What needs to be done: What is needed is an exact copy of the lines from the one containing "RADIO1 pin CE: GP0 -> GP28" through the last line of the records, with no pictures.

[Collected data entries]
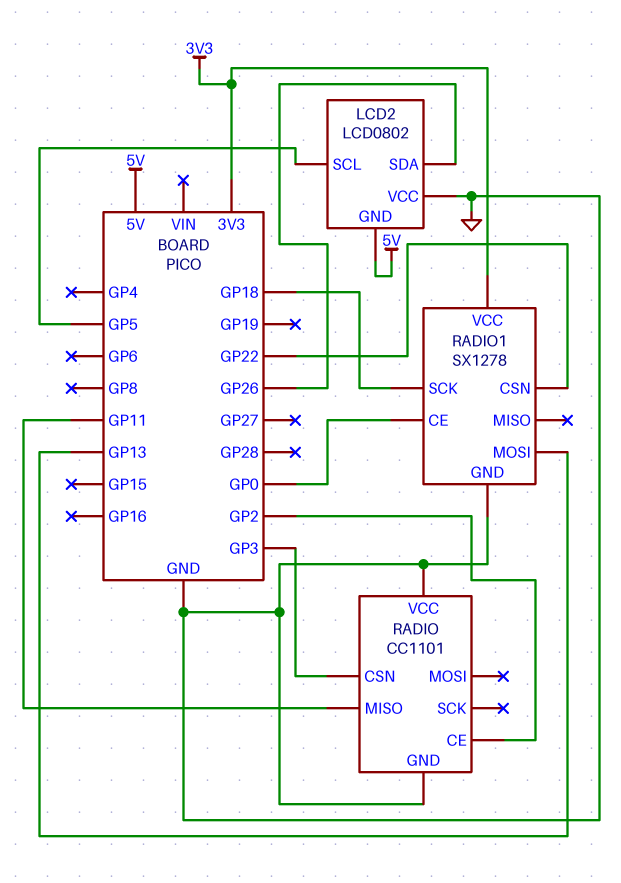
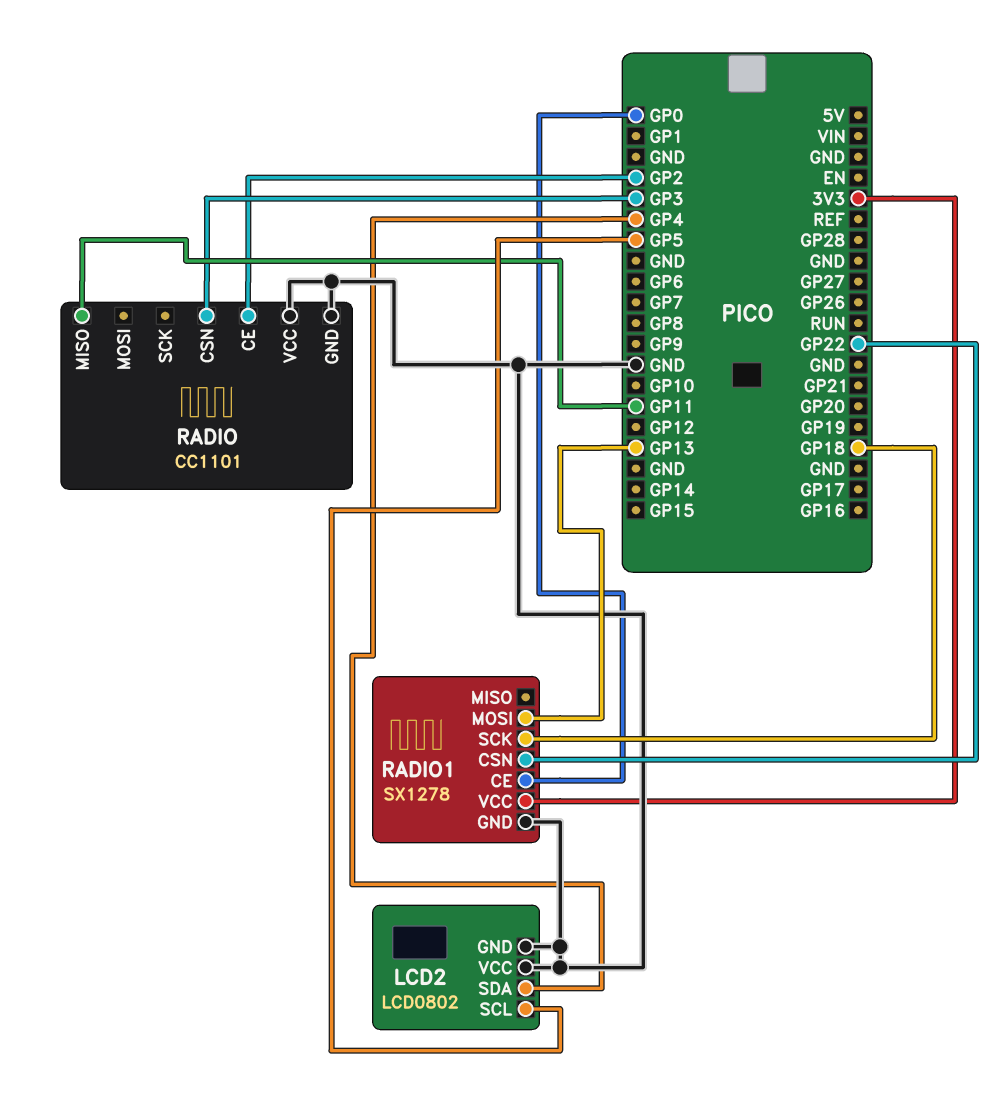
LCD2 pin GND: 5V -> GND
LCD2 pin SDA: GP26 -> GP4

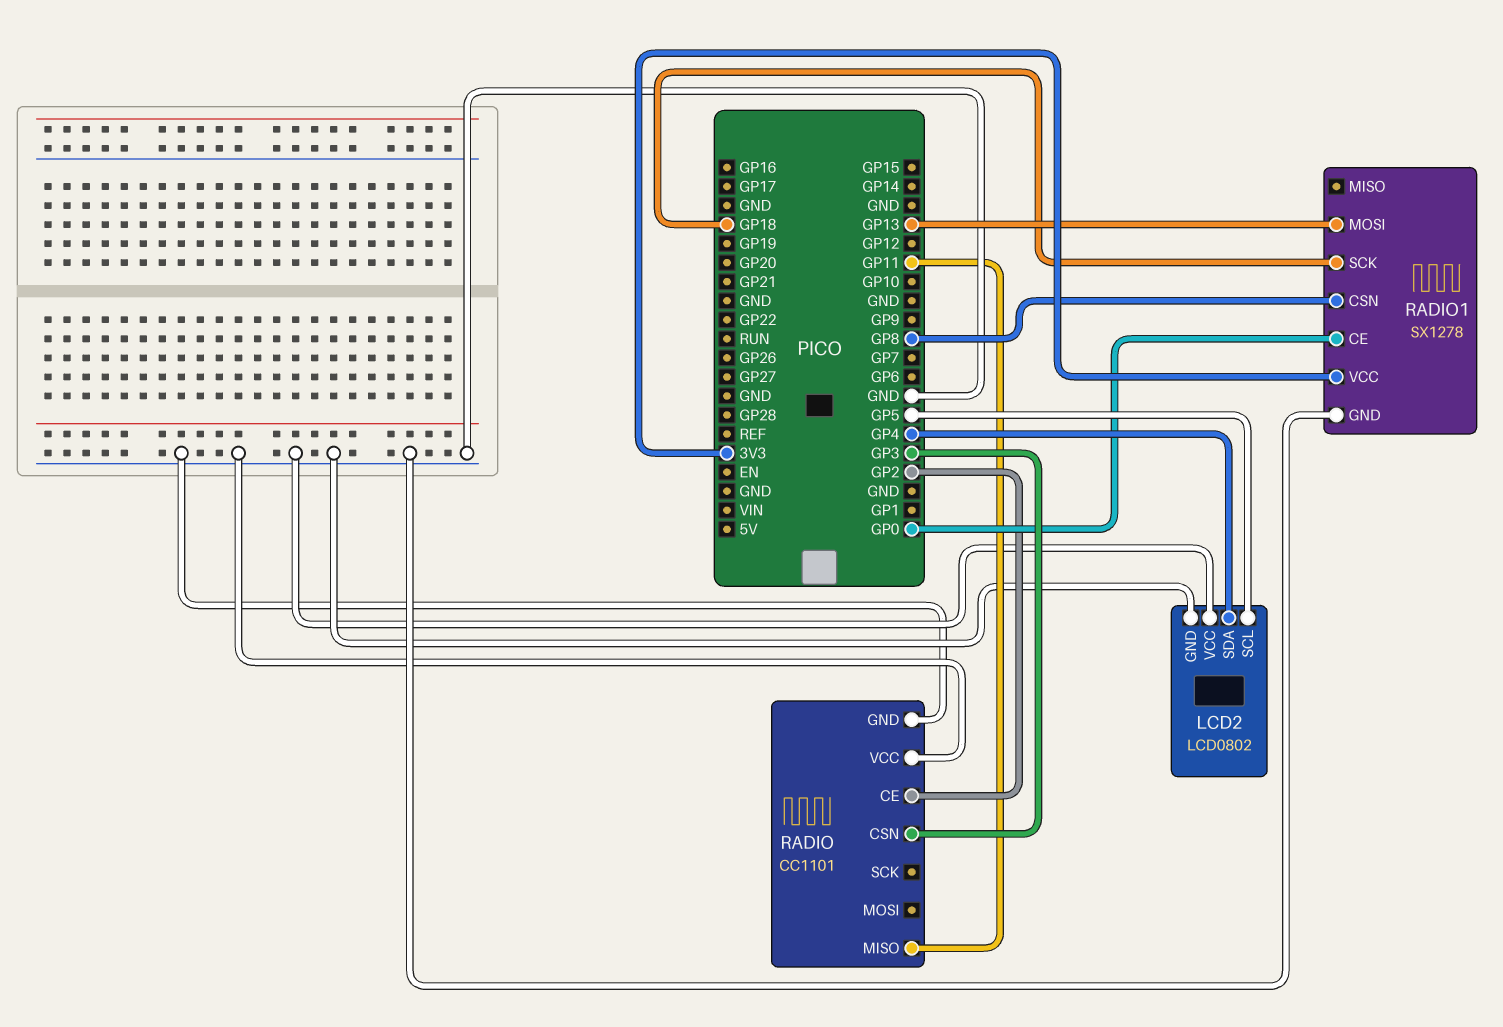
RADIO1 pin CSN: GP22 -> GP8

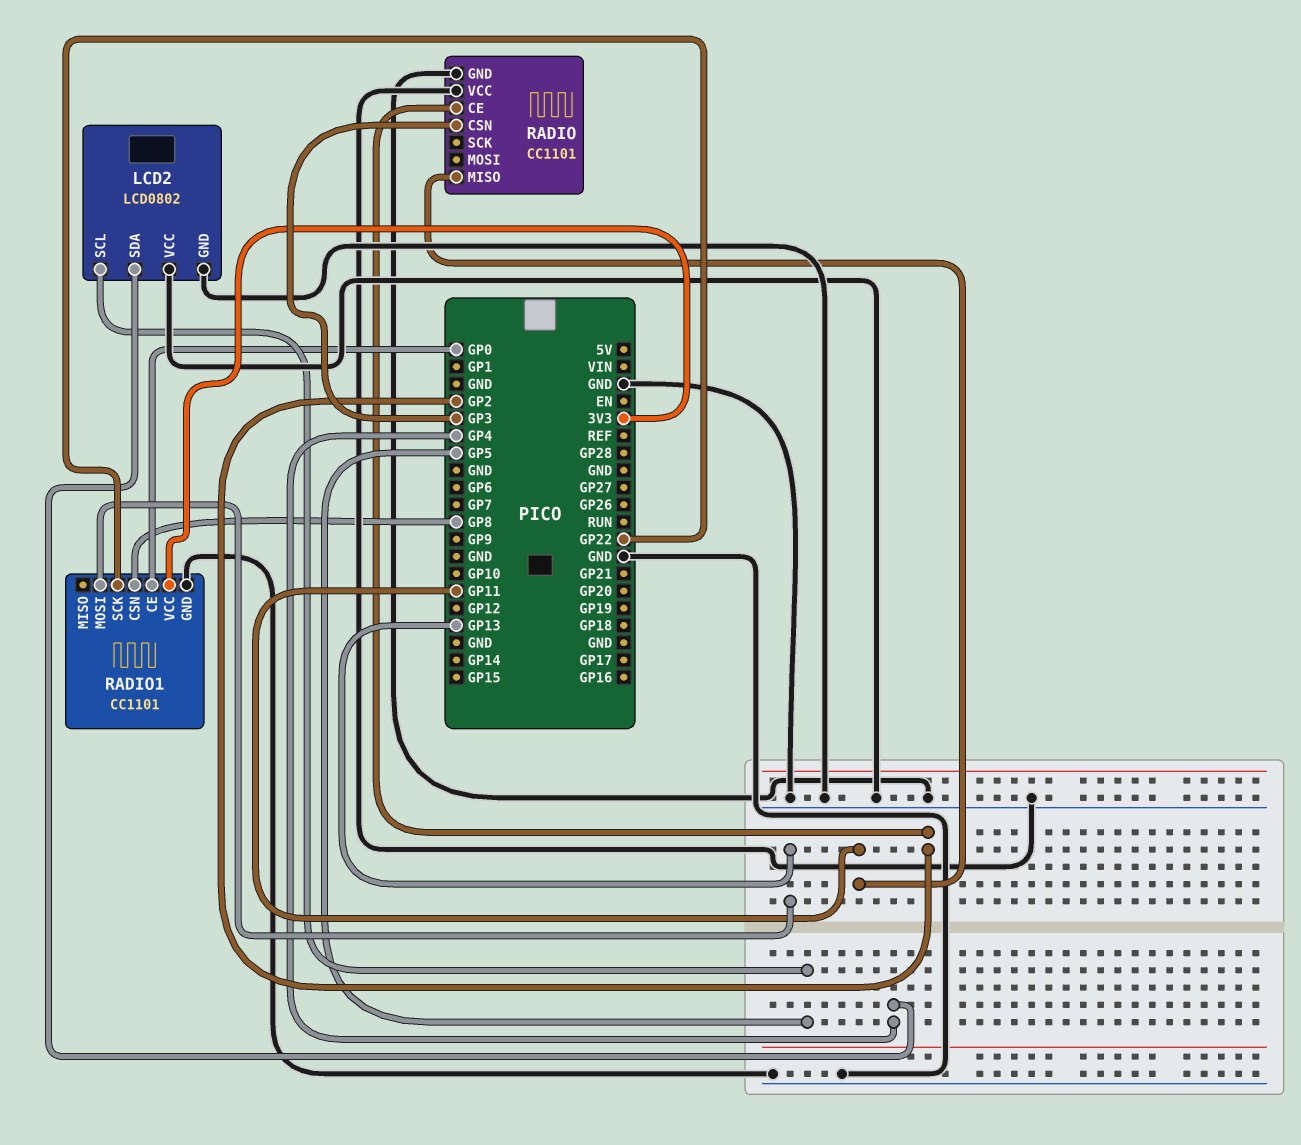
RADIO1: SX1278 -> CC1101
RADIO1 pin SCK: GP18 -> GP22

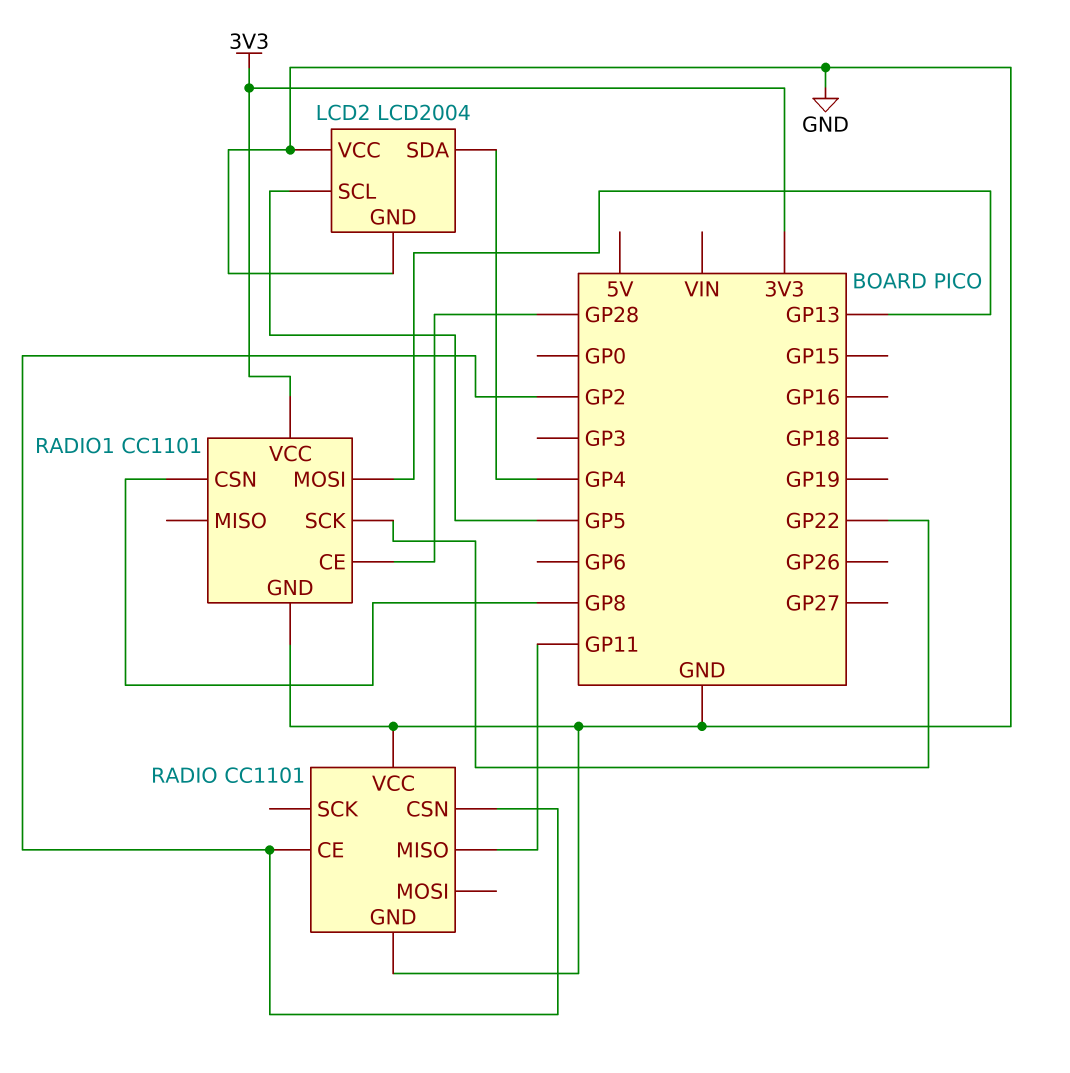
LCD2: LCD0802 -> LCD2004
RADIO pin CSN: GP3 -> GP2
RADIO1 pin CE: GP0 -> GP28

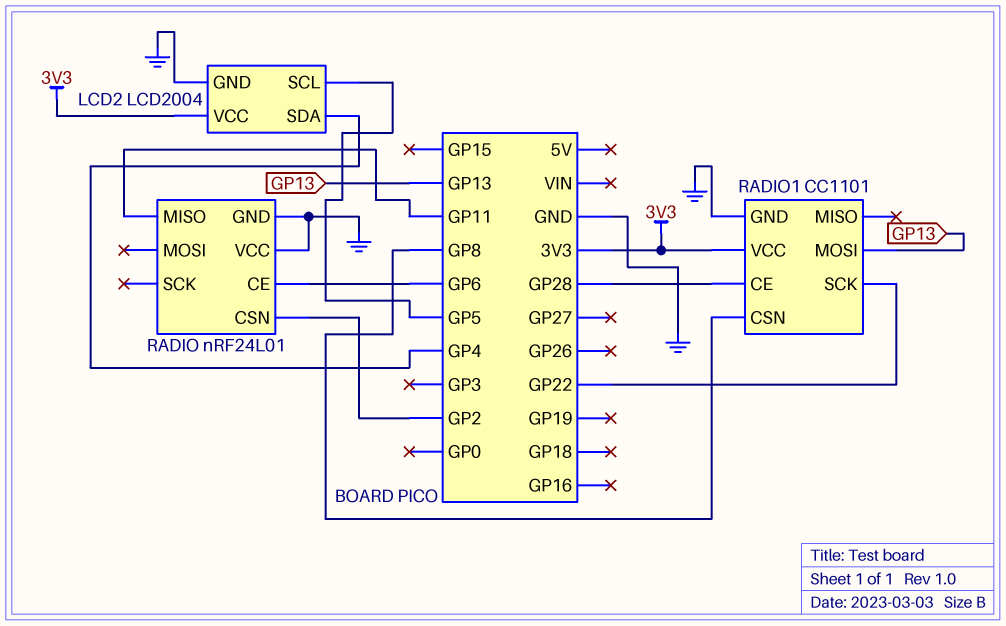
LCD2 pin VCC: GND -> 3V3
RADIO: CC1101 -> nRF24L01
RADIO pin CE: GP2 -> GP6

Result of the exercise:
RADIO1 pin CE: GP0 -> GP28

LCD2 pin VCC: GND -> 3V3
RADIO: CC1101 -> nRF24L01
RADIO pin CE: GP2 -> GP6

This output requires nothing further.